* EXERCISE DETAILS *
Your answer should contain only the lines from the top of the data below down through the one with "camera: 30 degrees left, 0 degrees up", transcribed exactly and without pictures; please include nothing more.

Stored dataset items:
++++
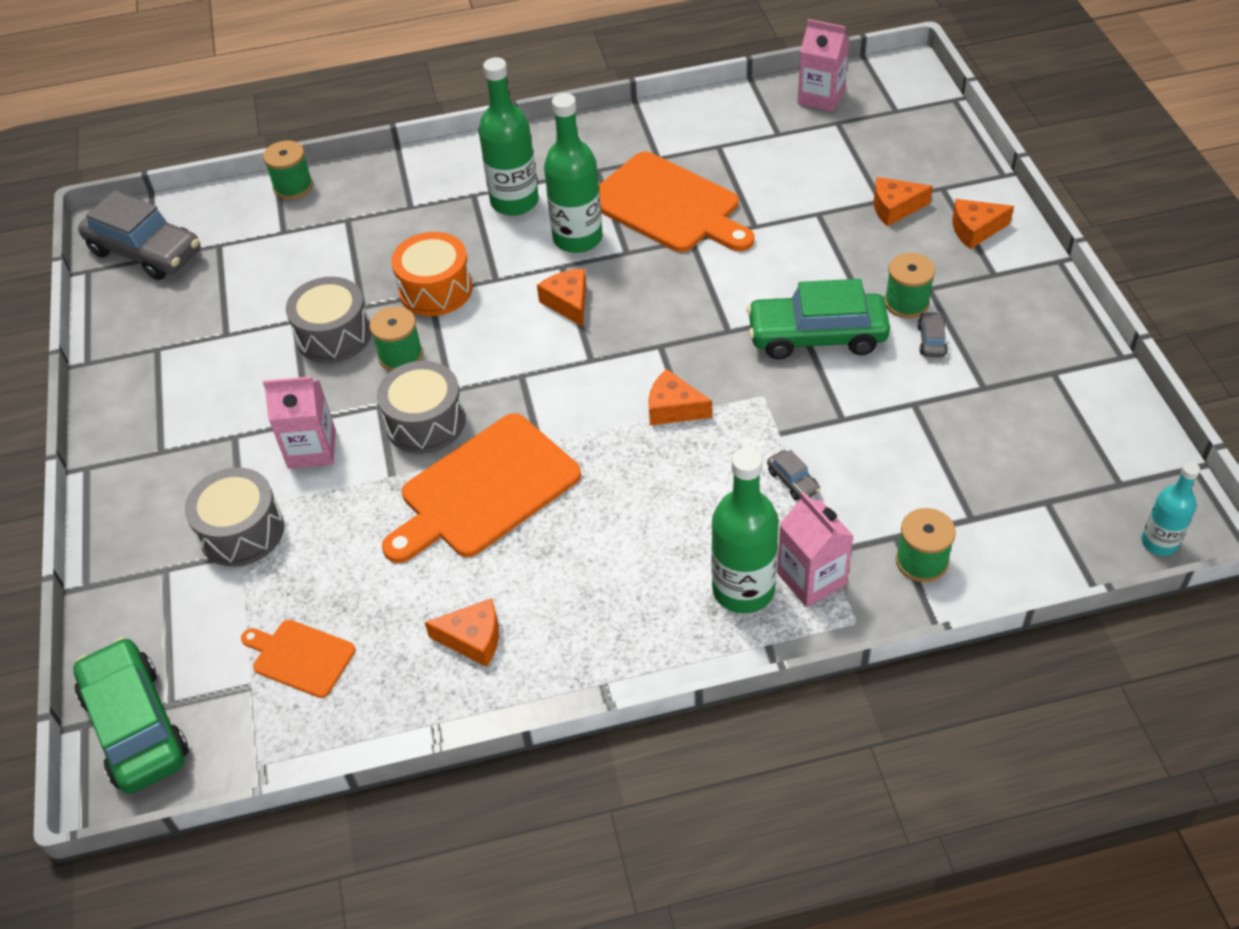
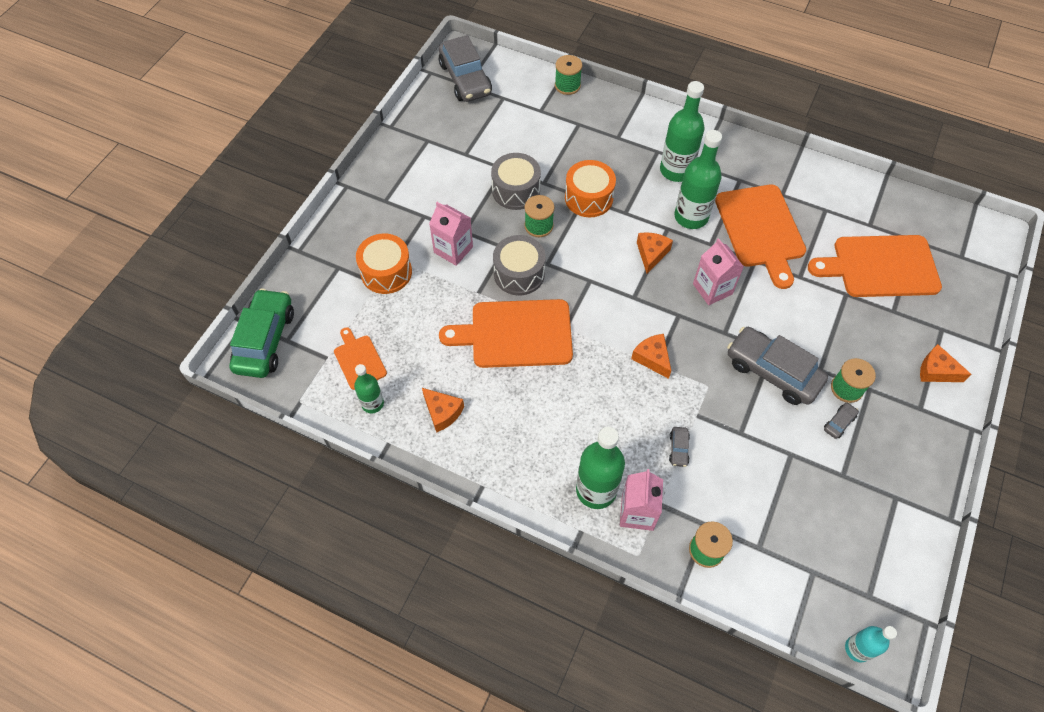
camera: 35 degrees right, 10 degrees up
grey drum [185,467,284,567] -> orange drum [356,234,412,294]
green car [746,279,890,360] -> grey car [727,327,828,405]
pink carton [798,19,849,112] -> pink carton moved to [693,238,744,305]
orange cheese [874,177,933,227] -> none
none -> green bottle [354,364,384,413]
none -> orange cutting board [808,235,942,297]

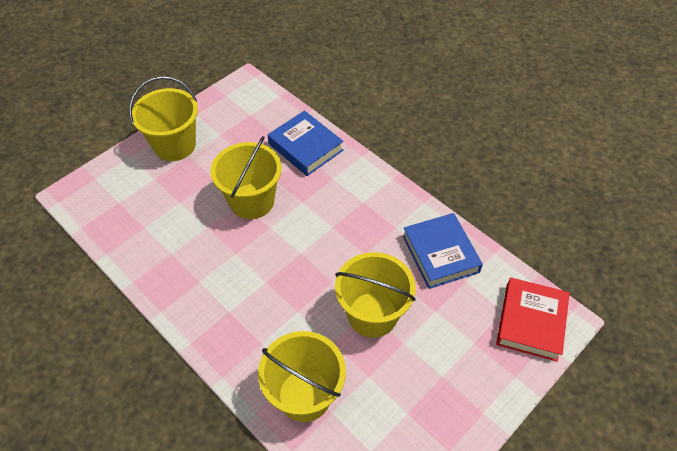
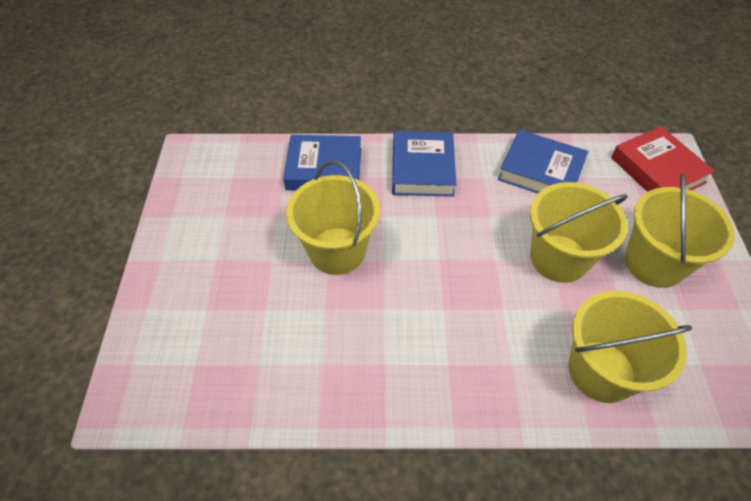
camera: 45 degrees left, 0 degrees up
yellow bucket [129,76,198,161] -> yellow bucket moved to [625,173,735,288]
none -> blue book [392,131,457,197]

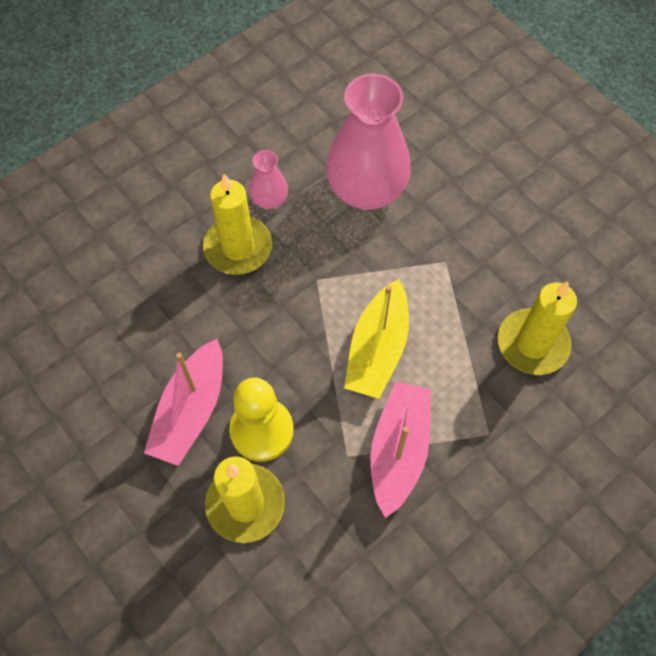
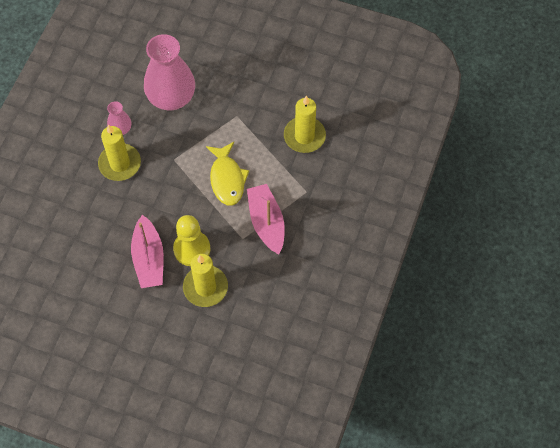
camera: 30 degrees left, 0 degrees up
yellow boat [344,279,409,399] -> yellow fish [206,142,249,206]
++++
* RESPONSE TO THIS TASK *
camera: 35 degrees right, 10 degrees up
grey drum [185,467,284,567] -> orange drum [356,234,412,294]
green car [746,279,890,360] -> grey car [727,327,828,405]
pink carton [798,19,849,112] -> pink carton moved to [693,238,744,305]
orange cheese [874,177,933,227] -> none
none -> green bottle [354,364,384,413]
none -> orange cutting board [808,235,942,297]

camera: 45 degrees left, 0 degrees up
yellow bucket [129,76,198,161] -> yellow bucket moved to [625,173,735,288]
none -> blue book [392,131,457,197]

camera: 30 degrees left, 0 degrees up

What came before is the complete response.